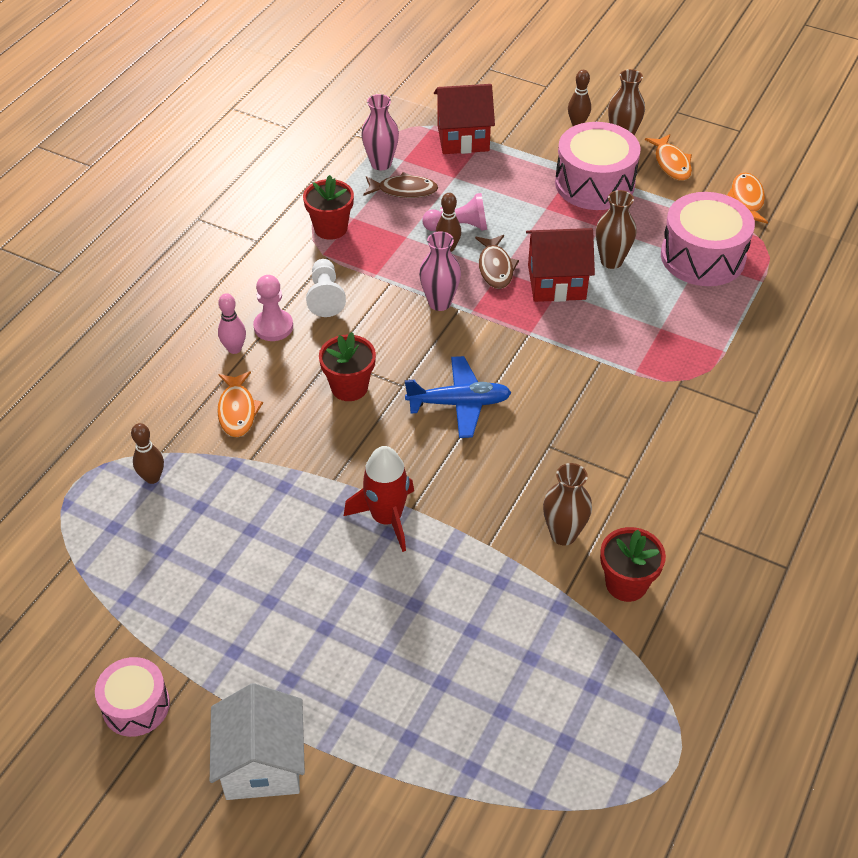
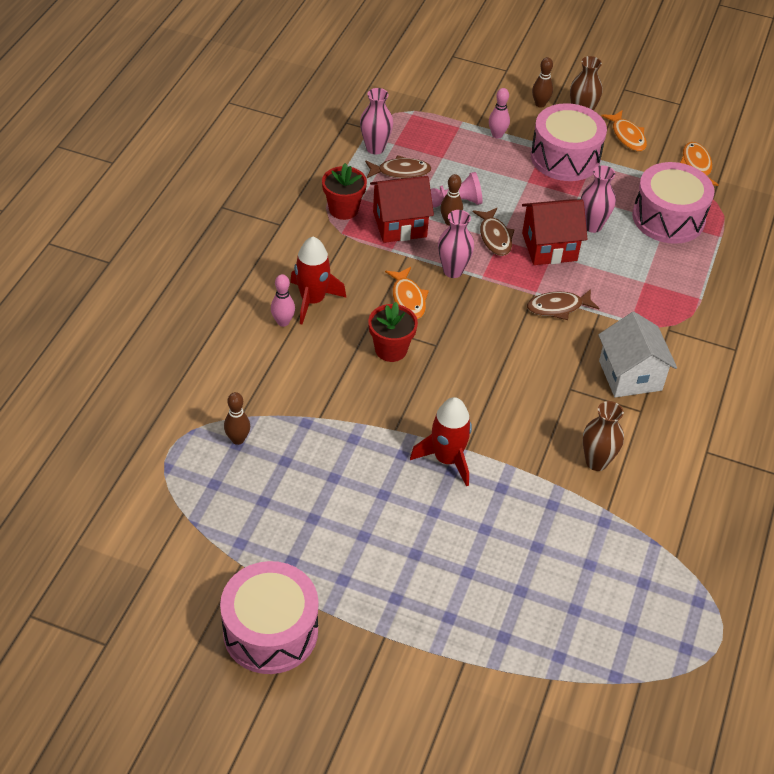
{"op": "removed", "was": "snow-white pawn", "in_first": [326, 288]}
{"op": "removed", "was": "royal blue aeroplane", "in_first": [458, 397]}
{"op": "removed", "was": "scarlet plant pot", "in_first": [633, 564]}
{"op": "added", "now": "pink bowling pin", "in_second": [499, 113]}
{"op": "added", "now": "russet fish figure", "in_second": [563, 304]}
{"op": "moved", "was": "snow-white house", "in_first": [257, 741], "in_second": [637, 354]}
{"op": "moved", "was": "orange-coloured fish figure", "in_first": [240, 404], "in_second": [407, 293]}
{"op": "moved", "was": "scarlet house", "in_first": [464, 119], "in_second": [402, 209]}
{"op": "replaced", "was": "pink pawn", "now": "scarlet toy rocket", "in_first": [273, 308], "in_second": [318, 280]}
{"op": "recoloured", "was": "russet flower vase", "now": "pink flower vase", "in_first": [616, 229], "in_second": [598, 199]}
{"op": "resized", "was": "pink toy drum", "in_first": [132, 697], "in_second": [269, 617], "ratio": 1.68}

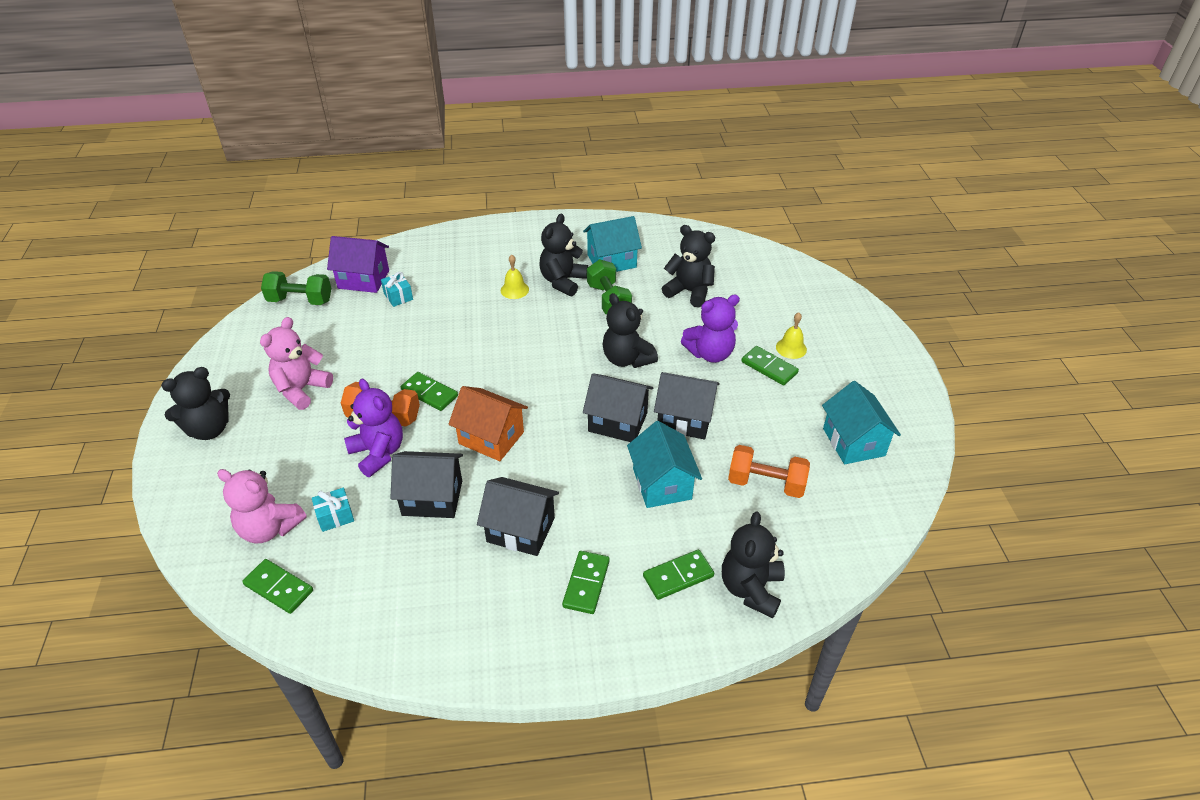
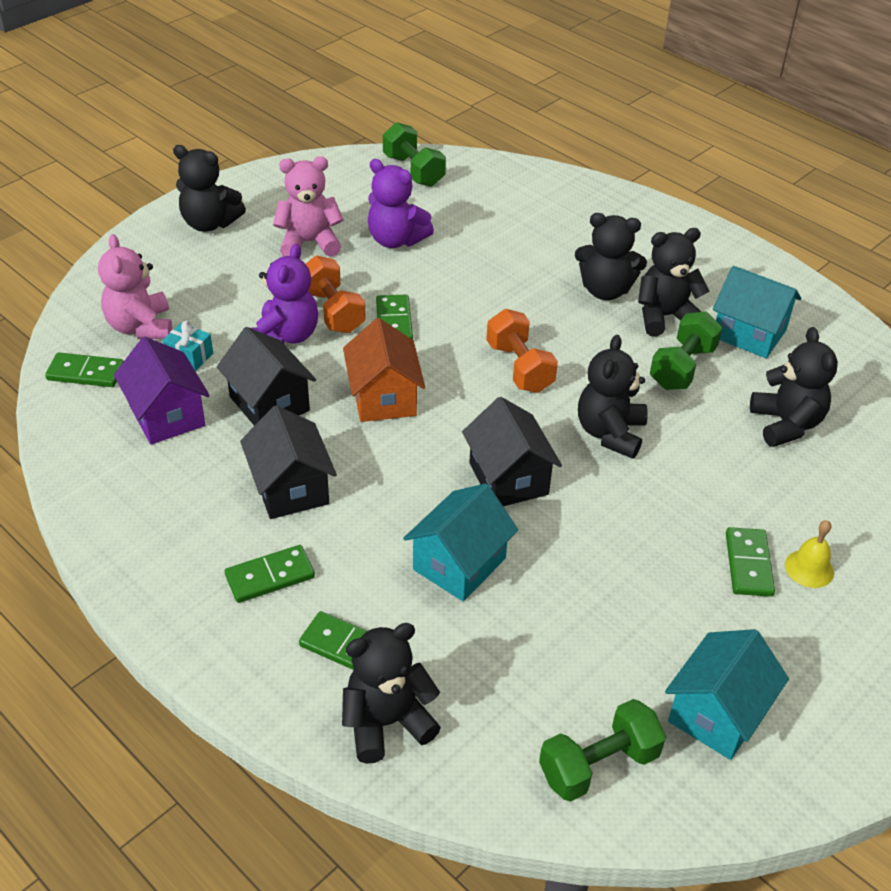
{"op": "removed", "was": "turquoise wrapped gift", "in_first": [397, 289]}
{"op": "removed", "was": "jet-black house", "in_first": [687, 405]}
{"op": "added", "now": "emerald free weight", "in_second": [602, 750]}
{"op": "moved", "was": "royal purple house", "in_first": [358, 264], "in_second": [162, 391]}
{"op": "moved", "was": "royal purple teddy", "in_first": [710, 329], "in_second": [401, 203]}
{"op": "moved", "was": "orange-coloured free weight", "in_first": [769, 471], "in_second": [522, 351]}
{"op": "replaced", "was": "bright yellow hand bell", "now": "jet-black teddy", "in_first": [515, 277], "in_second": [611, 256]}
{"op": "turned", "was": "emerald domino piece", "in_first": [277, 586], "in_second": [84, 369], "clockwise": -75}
...
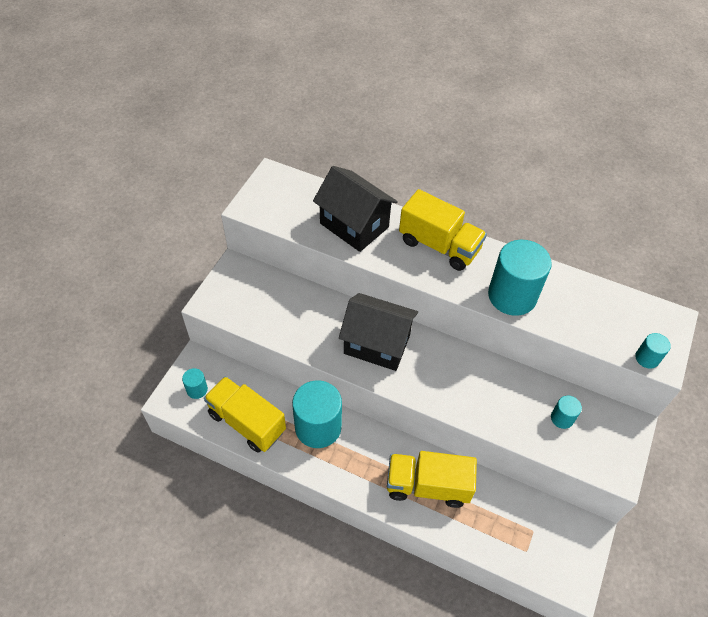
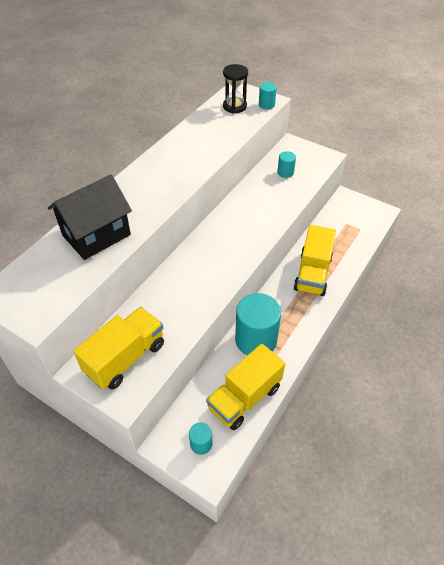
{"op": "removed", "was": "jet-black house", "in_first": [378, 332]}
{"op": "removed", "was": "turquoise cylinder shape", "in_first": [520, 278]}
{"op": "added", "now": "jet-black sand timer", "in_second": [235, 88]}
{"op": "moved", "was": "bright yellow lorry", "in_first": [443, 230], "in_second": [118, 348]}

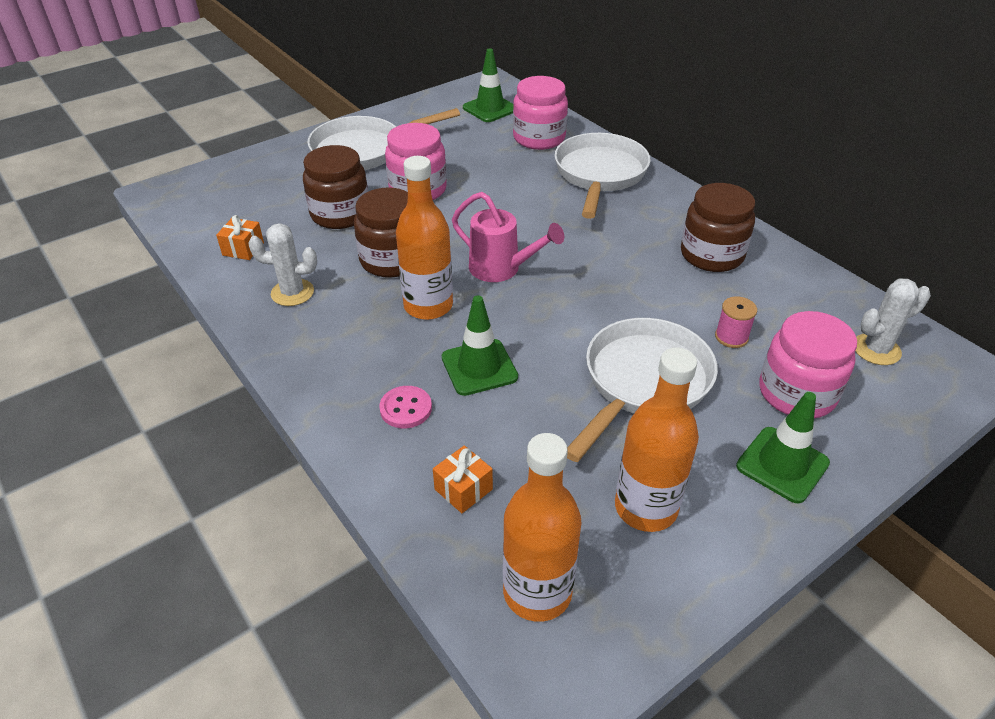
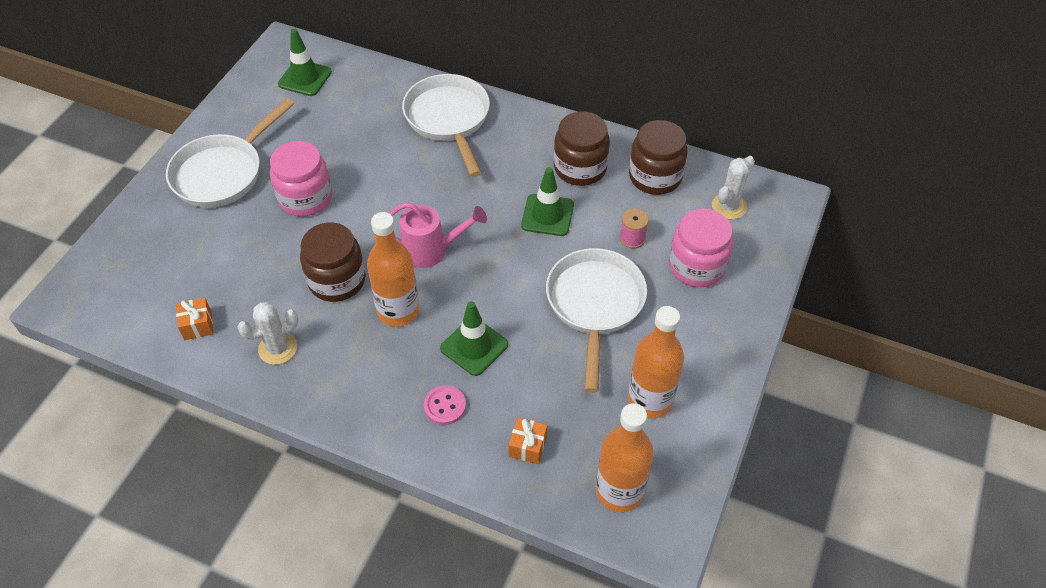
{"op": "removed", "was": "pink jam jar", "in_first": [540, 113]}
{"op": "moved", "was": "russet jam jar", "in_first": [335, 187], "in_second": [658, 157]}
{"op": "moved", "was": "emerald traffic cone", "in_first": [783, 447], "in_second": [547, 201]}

Goal of the exercise
Scan the lines above for the word "figure" and copy every one where it occurs.

Solution for this problem
{"op": "added", "now": "russet fish figure", "in_second": [563, 304]}
{"op": "moved", "was": "orange-coloured fish figure", "in_first": [240, 404], "in_second": [407, 293]}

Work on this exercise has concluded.